_Brief:_ Find the line with "none -> grey brick K10:L11 level 1". Repeat it and each line after it, exactly, down to the end of the records below.

*** Data to process Section Begins ***

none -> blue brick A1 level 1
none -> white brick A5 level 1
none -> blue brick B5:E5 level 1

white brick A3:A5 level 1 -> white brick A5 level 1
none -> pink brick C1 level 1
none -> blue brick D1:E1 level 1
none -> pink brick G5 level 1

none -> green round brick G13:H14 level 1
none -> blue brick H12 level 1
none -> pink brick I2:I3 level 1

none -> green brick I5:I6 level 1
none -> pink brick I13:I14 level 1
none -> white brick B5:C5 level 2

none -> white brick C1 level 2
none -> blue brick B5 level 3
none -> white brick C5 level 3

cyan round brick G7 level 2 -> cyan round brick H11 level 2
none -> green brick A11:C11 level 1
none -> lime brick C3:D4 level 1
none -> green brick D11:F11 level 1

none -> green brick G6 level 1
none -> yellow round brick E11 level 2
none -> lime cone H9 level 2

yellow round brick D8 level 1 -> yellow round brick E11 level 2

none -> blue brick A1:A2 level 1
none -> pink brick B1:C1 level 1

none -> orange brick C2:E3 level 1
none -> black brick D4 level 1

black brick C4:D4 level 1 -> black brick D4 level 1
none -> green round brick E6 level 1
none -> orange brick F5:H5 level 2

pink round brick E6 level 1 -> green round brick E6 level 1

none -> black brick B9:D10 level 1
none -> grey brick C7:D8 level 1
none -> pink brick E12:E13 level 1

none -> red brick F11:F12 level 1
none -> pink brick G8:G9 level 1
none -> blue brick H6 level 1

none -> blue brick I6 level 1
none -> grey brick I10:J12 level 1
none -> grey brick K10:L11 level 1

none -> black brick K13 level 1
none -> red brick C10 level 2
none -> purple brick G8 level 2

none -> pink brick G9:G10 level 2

*** Data to process Section Ends ***

_Finished task:_
none -> grey brick K10:L11 level 1

none -> black brick K13 level 1
none -> red brick C10 level 2
none -> purple brick G8 level 2

none -> pink brick G9:G10 level 2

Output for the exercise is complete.